Spatial reasoning data:
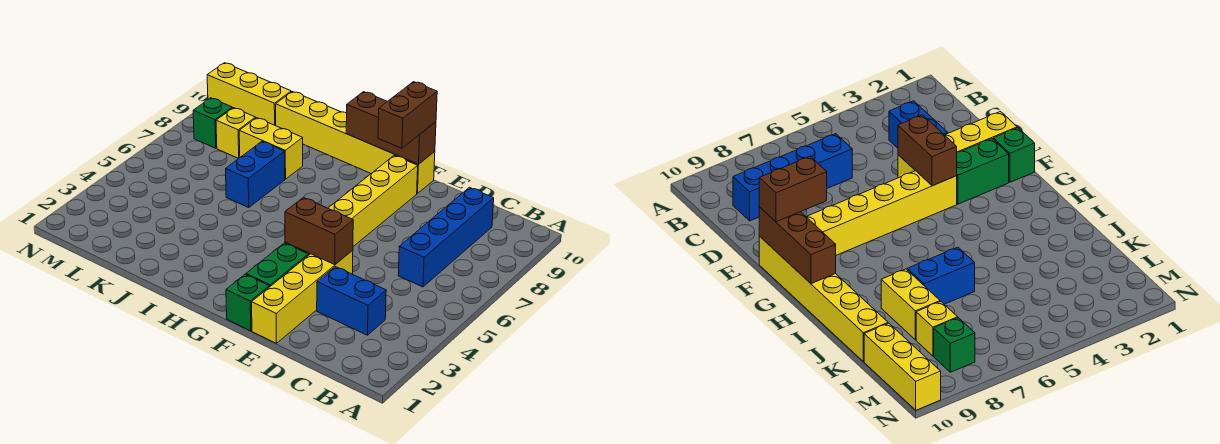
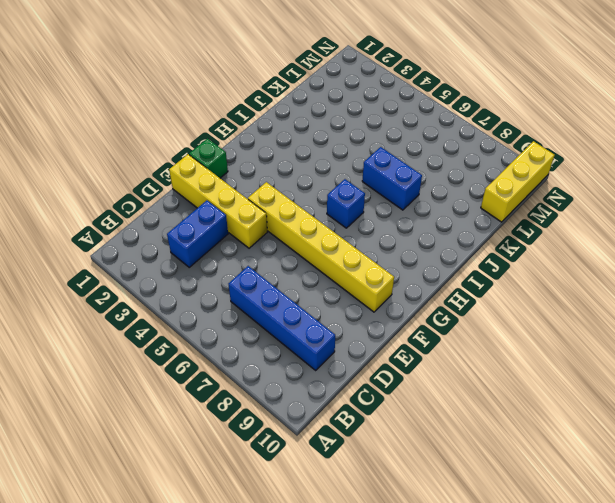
blue brick H6 level 1 -> none
none -> green brick F2:F3 level 1
none -> yellow brick F10:K10 level 1
none -> yellow brick J8:K8 level 1

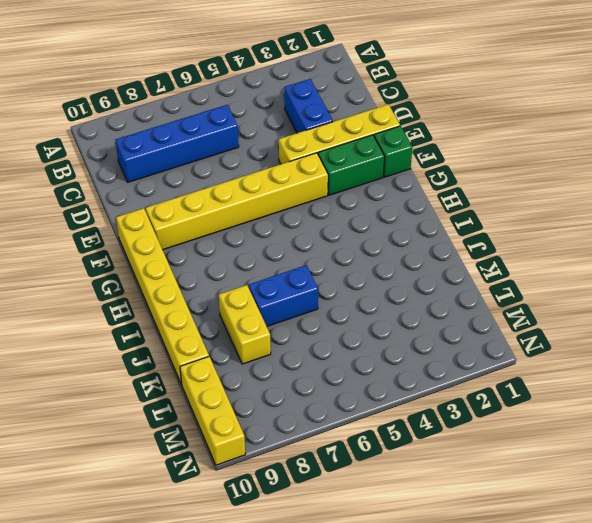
none -> yellow brick L8 level 1
none -> green brick M8 level 1
none -> brown brick E4:F4 level 2

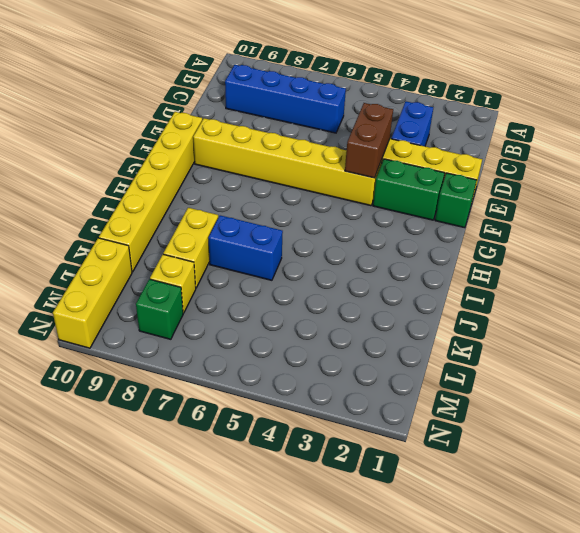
none -> brown brick F10:H10 level 2
none -> brown brick F9:F10 level 3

* YOUR ASSIGNMENT
Look through the entries for lines containing the word "brown" and return each one.

* RESPONSE TO THIS TASK
none -> brown brick E4:F4 level 2
none -> brown brick F10:H10 level 2
none -> brown brick F9:F10 level 3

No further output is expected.